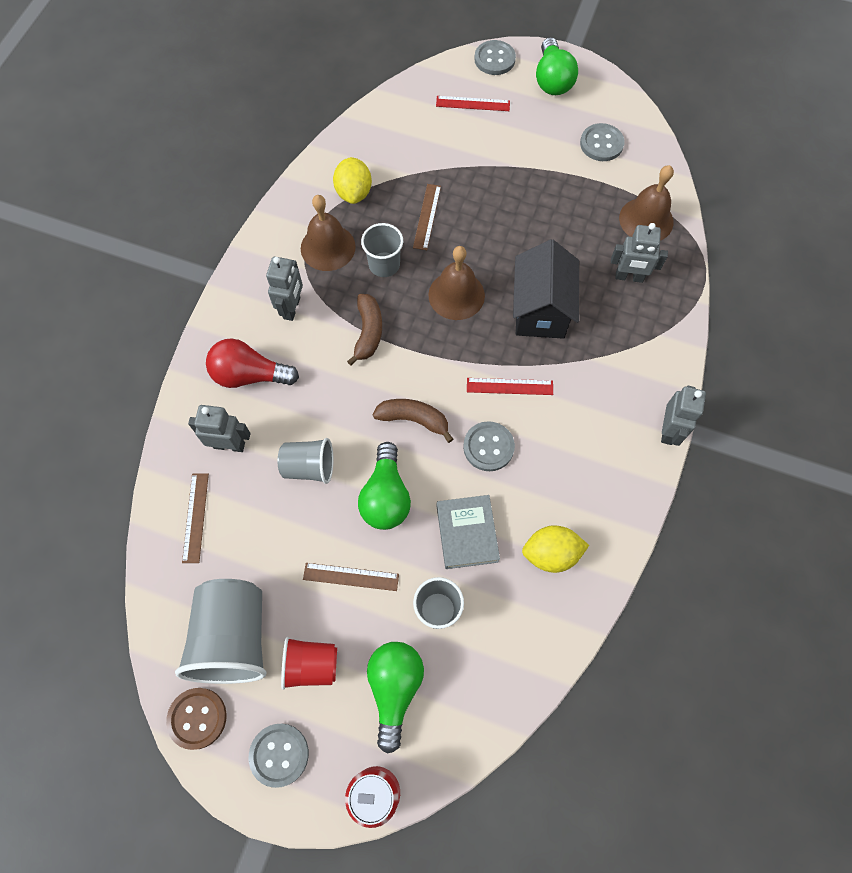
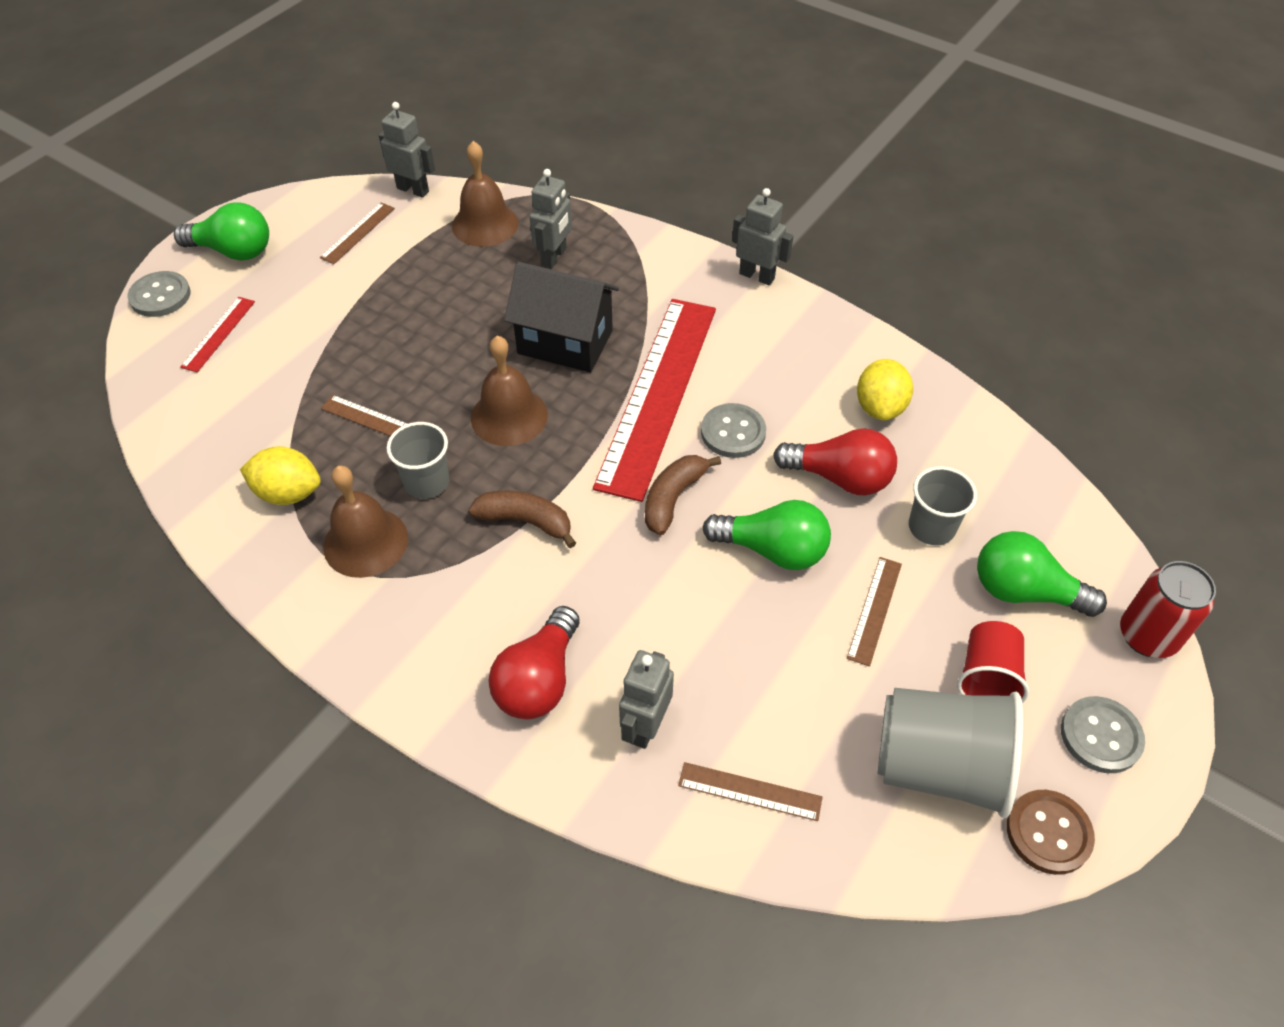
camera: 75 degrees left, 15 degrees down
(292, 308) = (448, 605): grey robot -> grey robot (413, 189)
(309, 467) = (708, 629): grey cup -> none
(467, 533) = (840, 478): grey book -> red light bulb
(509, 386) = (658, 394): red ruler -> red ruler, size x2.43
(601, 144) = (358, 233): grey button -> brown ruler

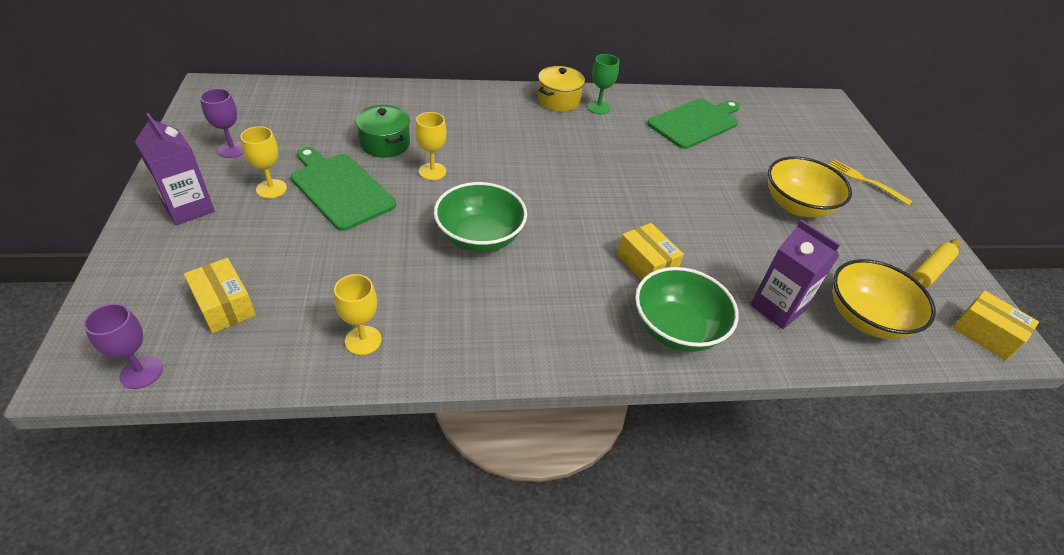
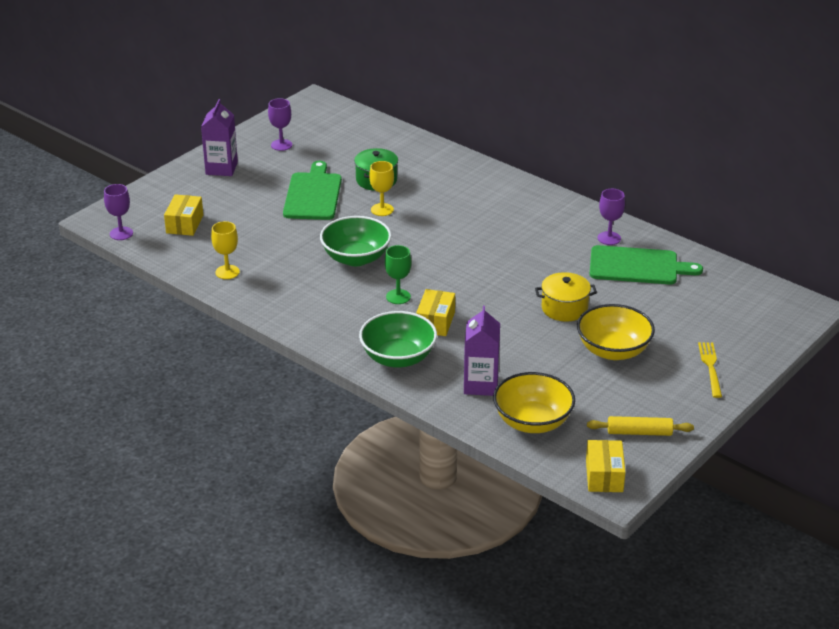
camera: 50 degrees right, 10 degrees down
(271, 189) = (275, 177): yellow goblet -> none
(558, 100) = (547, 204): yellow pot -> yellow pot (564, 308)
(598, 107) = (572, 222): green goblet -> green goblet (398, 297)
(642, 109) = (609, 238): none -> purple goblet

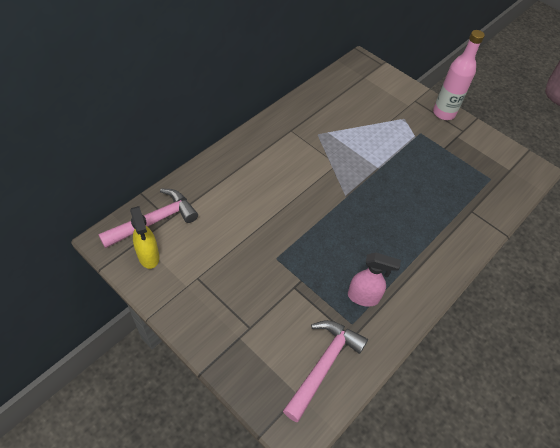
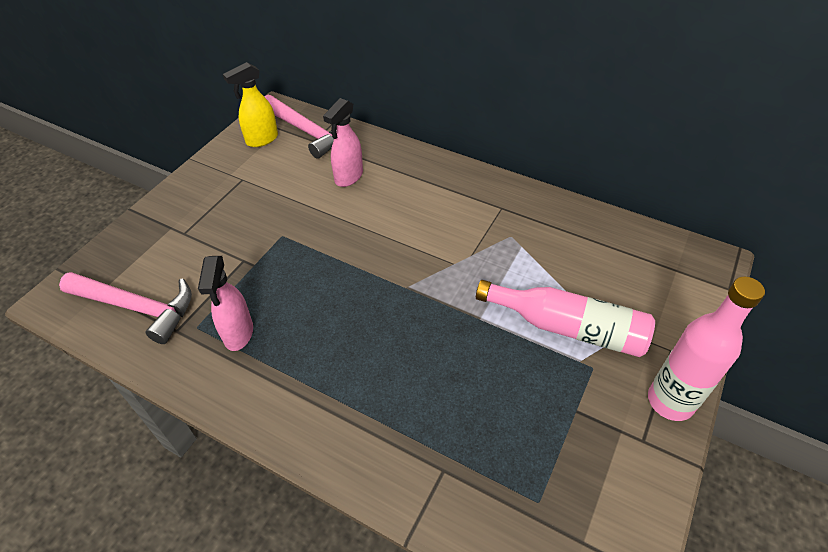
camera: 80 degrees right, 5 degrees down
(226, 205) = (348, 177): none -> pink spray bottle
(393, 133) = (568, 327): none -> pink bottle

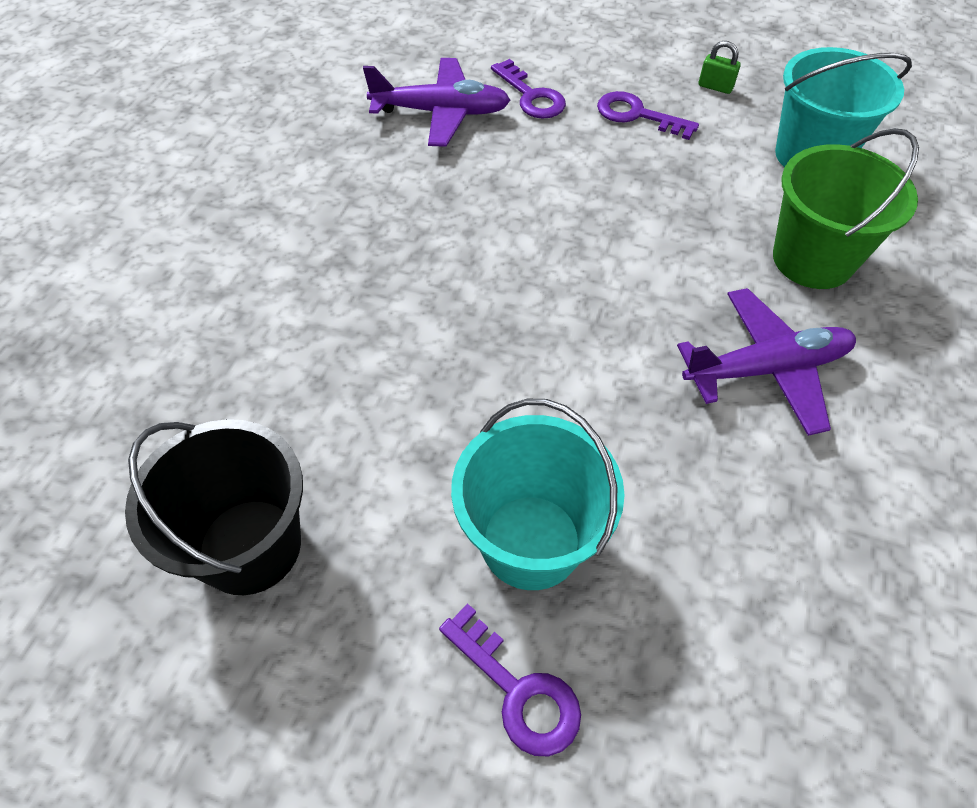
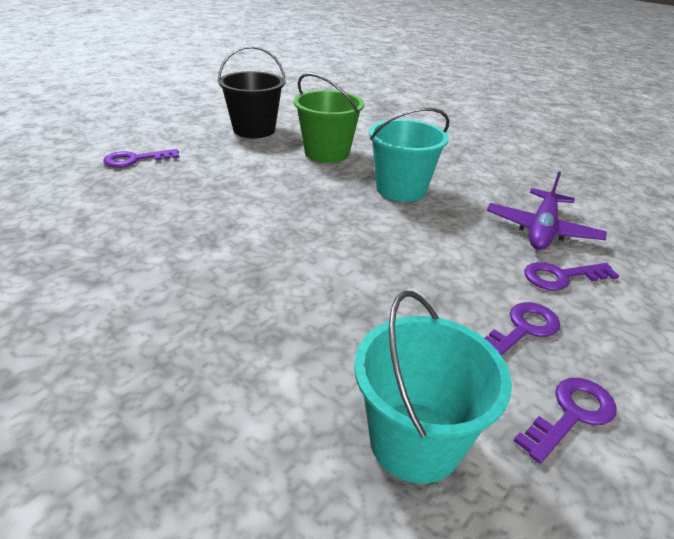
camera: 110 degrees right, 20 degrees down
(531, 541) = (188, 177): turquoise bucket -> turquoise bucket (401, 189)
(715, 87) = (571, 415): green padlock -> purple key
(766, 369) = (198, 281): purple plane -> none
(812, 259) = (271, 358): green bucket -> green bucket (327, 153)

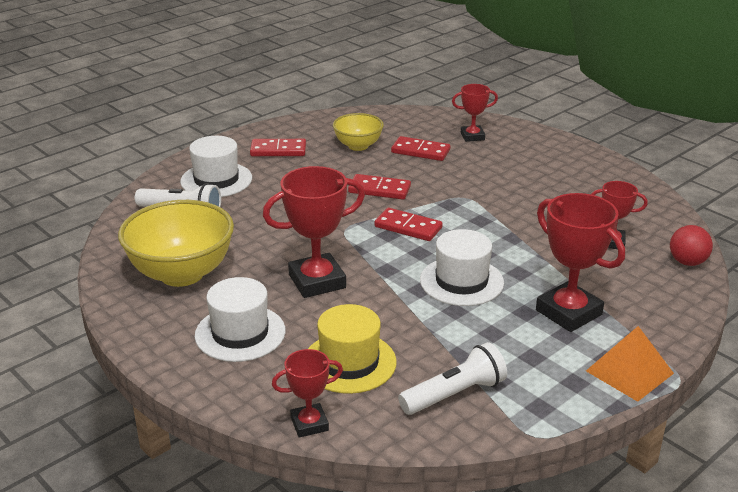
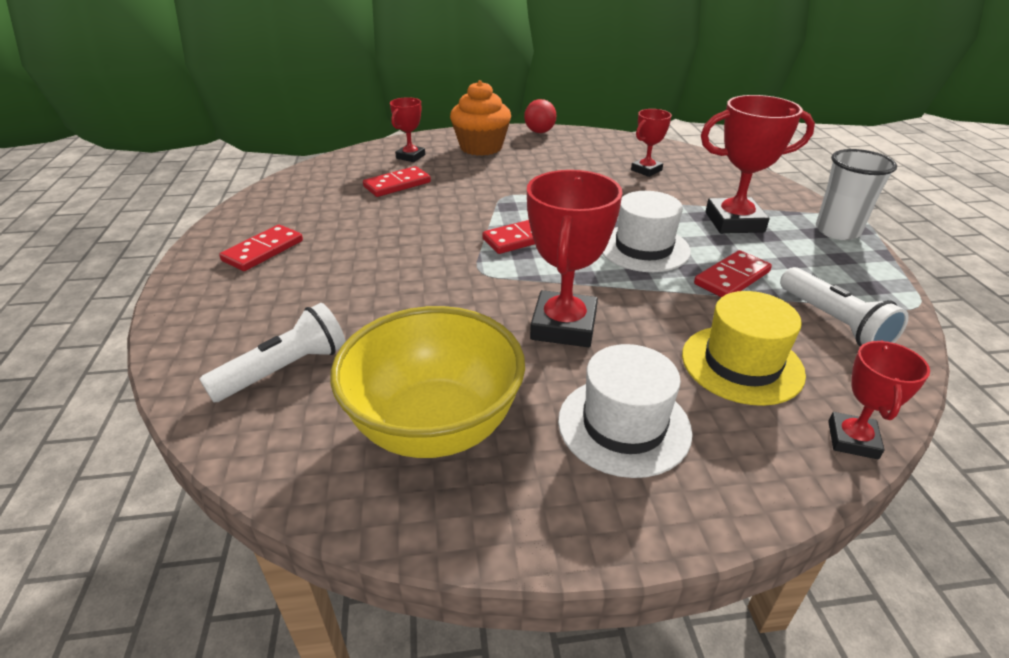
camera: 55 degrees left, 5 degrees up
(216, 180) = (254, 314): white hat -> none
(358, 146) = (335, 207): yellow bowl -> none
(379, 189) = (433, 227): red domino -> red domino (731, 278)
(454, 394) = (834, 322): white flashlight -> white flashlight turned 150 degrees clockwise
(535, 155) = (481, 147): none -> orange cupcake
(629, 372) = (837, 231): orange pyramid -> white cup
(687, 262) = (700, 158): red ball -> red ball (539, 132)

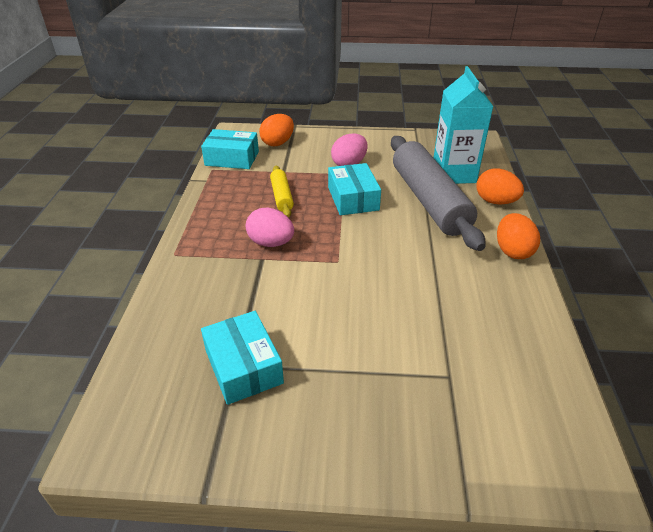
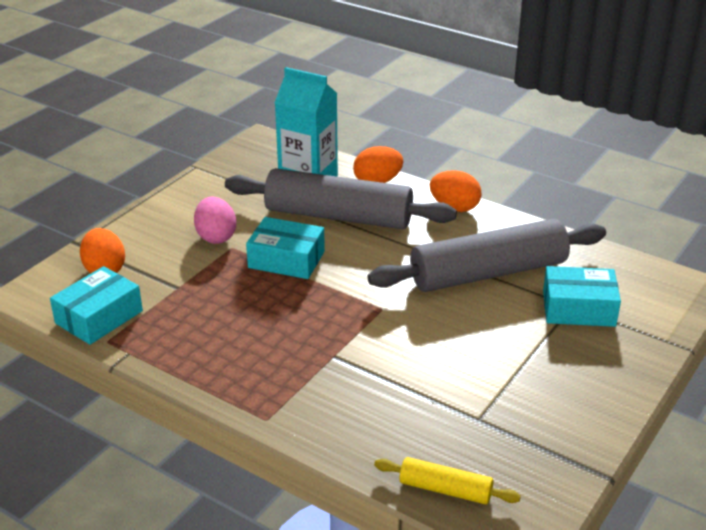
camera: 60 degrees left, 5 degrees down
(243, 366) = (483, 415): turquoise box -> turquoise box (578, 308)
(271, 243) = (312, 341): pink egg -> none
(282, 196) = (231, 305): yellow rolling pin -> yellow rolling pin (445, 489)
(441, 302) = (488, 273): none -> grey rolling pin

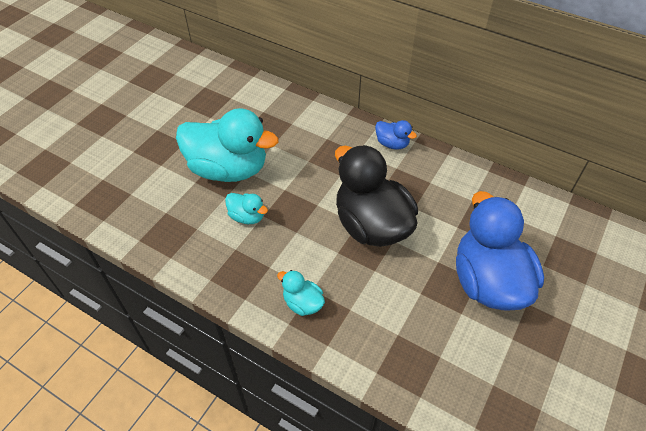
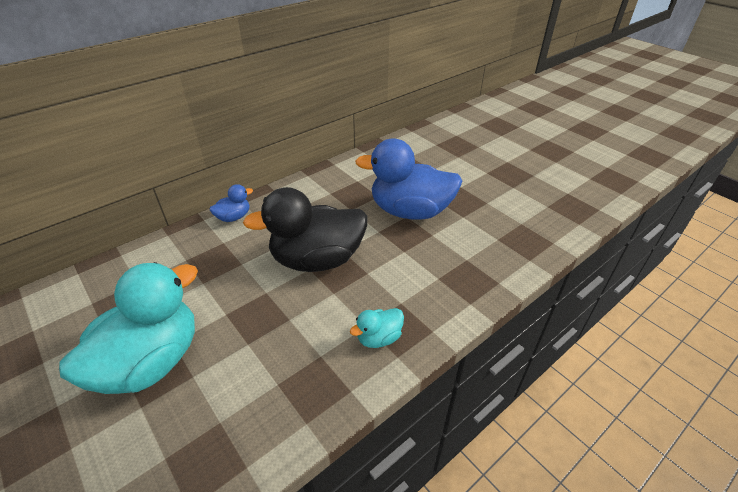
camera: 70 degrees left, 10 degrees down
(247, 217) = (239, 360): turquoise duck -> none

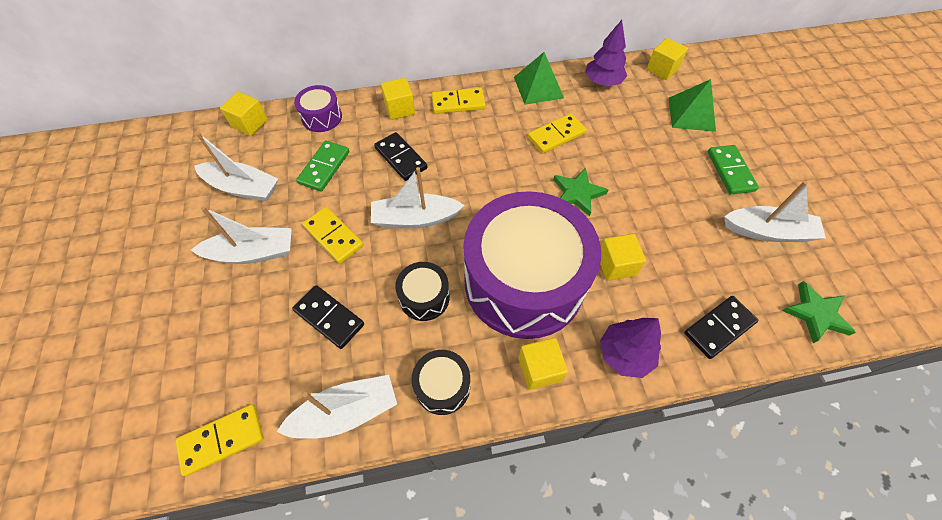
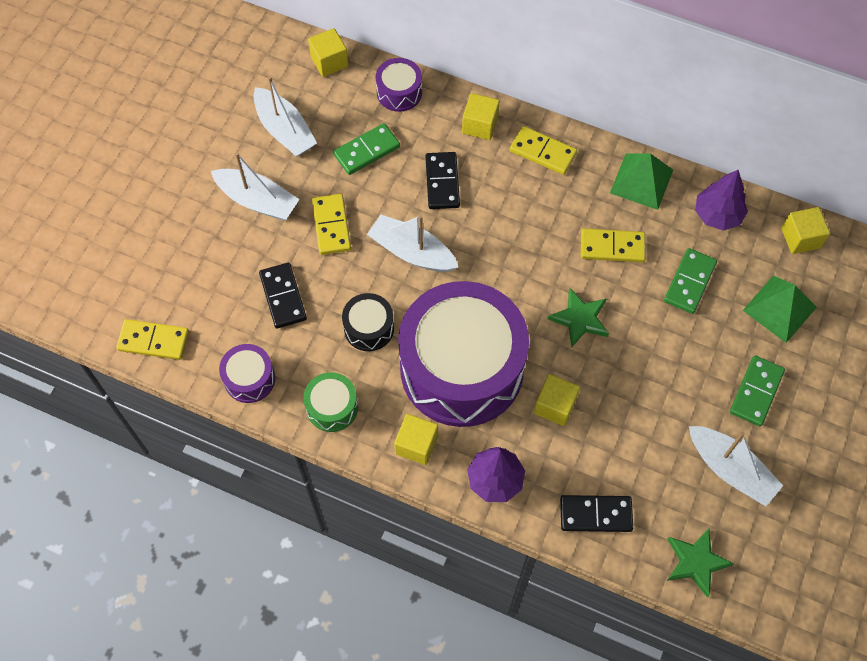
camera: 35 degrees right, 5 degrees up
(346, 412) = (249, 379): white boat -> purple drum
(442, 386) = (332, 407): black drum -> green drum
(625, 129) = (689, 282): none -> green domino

**Exercise objective:** Output the records above unchanged, minus their pictures.

**Task solution:**
camera: 75 degrees left, 15 degrees down
(292, 308) = (448, 605): grey robot -> grey robot (413, 189)
(309, 467) = (708, 629): grey cup -> none
(467, 533) = (840, 478): grey book -> red light bulb
(509, 386) = (658, 394): red ruler -> red ruler, size x2.43
(601, 144) = (358, 233): grey button -> brown ruler

camera: 50 degrees right, 10 degrees down
(271, 189) = (275, 177): yellow goblet -> none
(558, 100) = (547, 204): yellow pot -> yellow pot (564, 308)
(598, 107) = (572, 222): green goblet -> green goblet (398, 297)
(642, 109) = (609, 238): none -> purple goblet

camera: 80 degrees right, 5 degrees down
(226, 205) = (348, 177): none -> pink spray bottle
(393, 133) = (568, 327): none -> pink bottle

camera: 110 degrees right, 20 degrees down
(531, 541) = (188, 177): turquoise bucket -> turquoise bucket (401, 189)
(715, 87) = (571, 415): green padlock -> purple key
(766, 369) = (198, 281): purple plane -> none
(812, 259) = (271, 358): green bucket -> green bucket (327, 153)

camera: 55 degrees left, 5 degrees up
(216, 180) = (254, 314): white hat -> none
(358, 146) = (335, 207): yellow bowl -> none
(379, 189) = (433, 227): red domino -> red domino (731, 278)
(454, 394) = (834, 322): white flashlight -> white flashlight turned 150 degrees clockwise
(535, 155) = (481, 147): none -> orange cupcake
(629, 372) = (837, 231): orange pyramid -> white cup
(687, 262) = (700, 158): red ball -> red ball (539, 132)

camera: 60 degrees left, 5 degrees down
(243, 366) = (483, 415): turquoise box -> turquoise box (578, 308)
(271, 243) = (312, 341): pink egg -> none
(282, 196) = (231, 305): yellow rolling pin -> yellow rolling pin (445, 489)
(441, 302) = (488, 273): none -> grey rolling pin

camera: 70 degrees left, 10 degrees down
(247, 217) = (239, 360): turquoise duck -> none

camera: 35 degrees right, 5 degrees up
(346, 412) = (249, 379): white boat -> purple drum
(442, 386) = (332, 407): black drum -> green drum
(625, 129) = (689, 282): none -> green domino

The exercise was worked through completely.